Arrange every line of the entries below as a numbered list, skipping blank lines. Leave out the picture lines.

Data items:
- - -

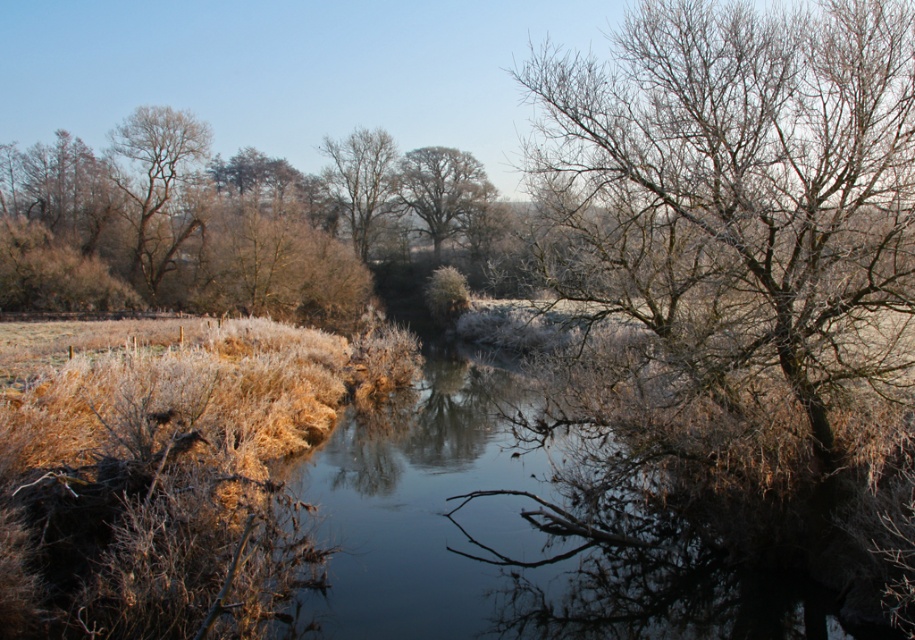
Question: Can you confirm if frosted branches at upper right is positioned above smooth bark tree at center?

Choices:
 (A) yes
 (B) no

Answer: (B)

Question: Among these points, which one is nearest to the camera?

Choices:
 (A) pos(388,202)
 (B) pos(424,196)
 (C) pos(170,252)

Answer: (C)

Question: Which point appears farthest from the camera in this image?

Choices:
 (A) (352, 177)
 (B) (891, 337)

Answer: (A)

Question: Can you confirm if frosted branches at upper right is thinner than smooth bark tree at center?

Choices:
 (A) no
 (B) yes

Answer: (B)

Question: Can you confirm if frosted branches at upper right is wider than smooth bark tree at center?

Choices:
 (A) no
 (B) yes

Answer: (A)

Question: Which object is closer to the camera taking this photo?

Choices:
 (A) bare branches at left
 (B) bare wood tree at center

Answer: (A)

- - -

◆ ANSWER SPACE ◆
1. Question: Can you confirm if frosted branches at upper right is positioned above smooth bark tree at center?
2. Choices:
3.  (A) yes
4.  (B) no
5. Answer: (B)
6. Question: Among these points, which one is nearest to the camera?
7. Choices:
8.  (A) pos(388,202)
9.  (B) pos(424,196)
10.  (C) pos(170,252)
11. Answer: (C)
12. Question: Which point appears farthest from the camera in this image?
13. Choices:
14.  (A) (352, 177)
15.  (B) (891, 337)
16. Answer: (A)
17. Question: Can you confirm if frosted branches at upper right is thinner than smooth bark tree at center?
18. Choices:
19.  (A) no
20.  (B) yes
21. Answer: (B)
22. Question: Can you confirm if frosted branches at upper right is wider than smooth bark tree at center?
23. Choices:
24.  (A) no
25.  (B) yes
26. Answer: (A)
27. Question: Which object is closer to the camera taking this photo?
28. Choices:
29.  (A) bare branches at left
30.  (B) bare wood tree at center
31. Answer: (A)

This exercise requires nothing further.